Task item → Only an exact repeat of the listing, without its images, counts as the answer.

Given data →
○ ○ ○ ○ ○ ○ ○

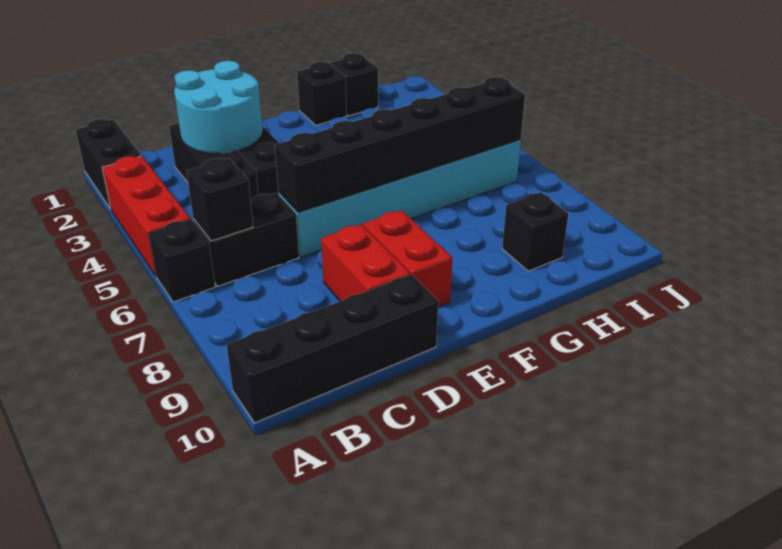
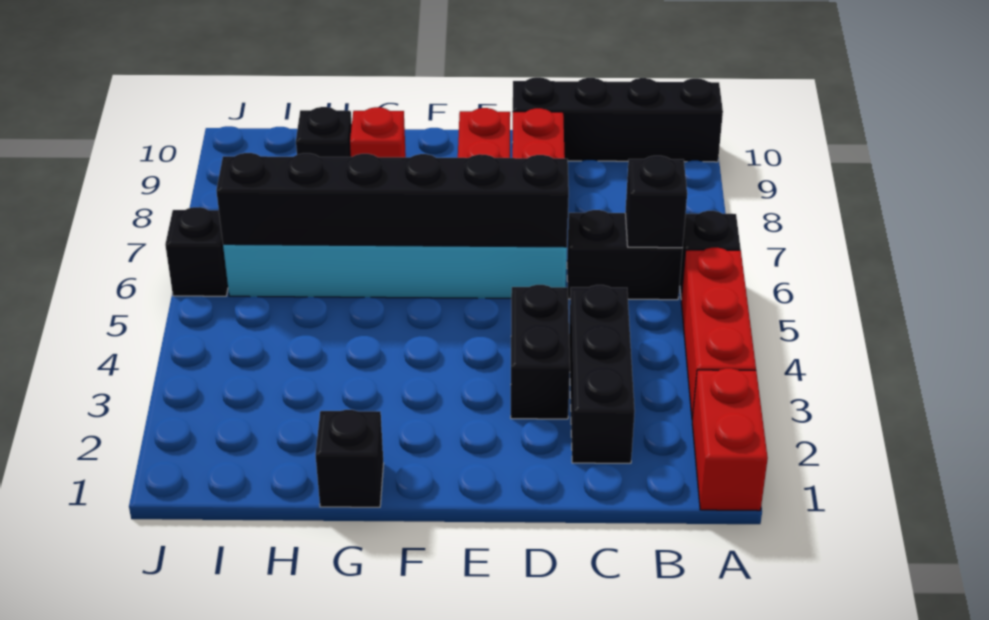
black brick A1:A2 level 1 -> red brick A1:A2 level 1
cyan round brick C2:D3 level 2 -> none
none -> red brick G9 level 1
black brick H1 level 1 -> black brick J6 level 1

○ ○ ○ ○ ○ ○ ○

Solution to this exercise →
black brick A1:A2 level 1 -> red brick A1:A2 level 1
cyan round brick C2:D3 level 2 -> none
none -> red brick G9 level 1
black brick H1 level 1 -> black brick J6 level 1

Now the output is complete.